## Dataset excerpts
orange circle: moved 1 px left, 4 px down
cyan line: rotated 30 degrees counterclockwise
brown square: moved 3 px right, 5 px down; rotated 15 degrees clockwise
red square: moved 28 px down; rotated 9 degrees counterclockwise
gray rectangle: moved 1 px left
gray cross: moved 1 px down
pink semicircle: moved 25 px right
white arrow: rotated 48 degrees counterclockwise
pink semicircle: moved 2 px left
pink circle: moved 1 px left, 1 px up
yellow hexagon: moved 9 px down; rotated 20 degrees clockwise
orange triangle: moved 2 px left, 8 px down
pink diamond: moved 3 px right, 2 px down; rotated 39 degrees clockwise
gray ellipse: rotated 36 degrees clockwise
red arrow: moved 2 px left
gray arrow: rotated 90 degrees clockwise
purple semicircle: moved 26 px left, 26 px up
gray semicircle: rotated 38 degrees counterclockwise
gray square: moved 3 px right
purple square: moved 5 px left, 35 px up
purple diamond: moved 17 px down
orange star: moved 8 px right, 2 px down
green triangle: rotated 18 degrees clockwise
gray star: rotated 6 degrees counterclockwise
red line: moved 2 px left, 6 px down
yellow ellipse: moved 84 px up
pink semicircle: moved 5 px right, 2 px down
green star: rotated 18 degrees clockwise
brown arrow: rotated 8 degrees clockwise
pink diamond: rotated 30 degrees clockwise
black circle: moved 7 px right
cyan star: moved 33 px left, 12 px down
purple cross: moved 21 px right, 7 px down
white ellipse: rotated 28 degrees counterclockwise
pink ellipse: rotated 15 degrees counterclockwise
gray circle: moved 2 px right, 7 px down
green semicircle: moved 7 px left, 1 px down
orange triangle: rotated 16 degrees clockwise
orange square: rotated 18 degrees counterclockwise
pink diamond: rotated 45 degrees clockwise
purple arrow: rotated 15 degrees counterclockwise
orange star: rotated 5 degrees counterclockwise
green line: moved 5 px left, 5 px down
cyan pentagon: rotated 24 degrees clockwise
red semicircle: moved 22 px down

## Job
Rewrite every one of the records with each "semicircle" changed to "half circle" and everything else kept the same.

## Answer to this task
orange circle: moved 1 px left, 4 px down
cyan line: rotated 30 degrees counterclockwise
brown square: moved 3 px right, 5 px down; rotated 15 degrees clockwise
red square: moved 28 px down; rotated 9 degrees counterclockwise
gray rectangle: moved 1 px left
gray cross: moved 1 px down
pink half circle: moved 25 px right
white arrow: rotated 48 degrees counterclockwise
pink half circle: moved 2 px left
pink circle: moved 1 px left, 1 px up
yellow hexagon: moved 9 px down; rotated 20 degrees clockwise
orange triangle: moved 2 px left, 8 px down
pink diamond: moved 3 px right, 2 px down; rotated 39 degrees clockwise
gray ellipse: rotated 36 degrees clockwise
red arrow: moved 2 px left
gray arrow: rotated 90 degrees clockwise
purple half circle: moved 26 px left, 26 px up
gray half circle: rotated 38 degrees counterclockwise
gray square: moved 3 px right
purple square: moved 5 px left, 35 px up
purple diamond: moved 17 px down
orange star: moved 8 px right, 2 px down
green triangle: rotated 18 degrees clockwise
gray star: rotated 6 degrees counterclockwise
red line: moved 2 px left, 6 px down
yellow ellipse: moved 84 px up
pink half circle: moved 5 px right, 2 px down
green star: rotated 18 degrees clockwise
brown arrow: rotated 8 degrees clockwise
pink diamond: rotated 30 degrees clockwise
black circle: moved 7 px right
cyan star: moved 33 px left, 12 px down
purple cross: moved 21 px right, 7 px down
white ellipse: rotated 28 degrees counterclockwise
pink ellipse: rotated 15 degrees counterclockwise
gray circle: moved 2 px right, 7 px down
green half circle: moved 7 px left, 1 px down
orange triangle: rotated 16 degrees clockwise
orange square: rotated 18 degrees counterclockwise
pink diamond: rotated 45 degrees clockwise
purple arrow: rotated 15 degrees counterclockwise
orange star: rotated 5 degrees counterclockwise
green line: moved 5 px left, 5 px down
cyan pentagon: rotated 24 degrees clockwise
red half circle: moved 22 px down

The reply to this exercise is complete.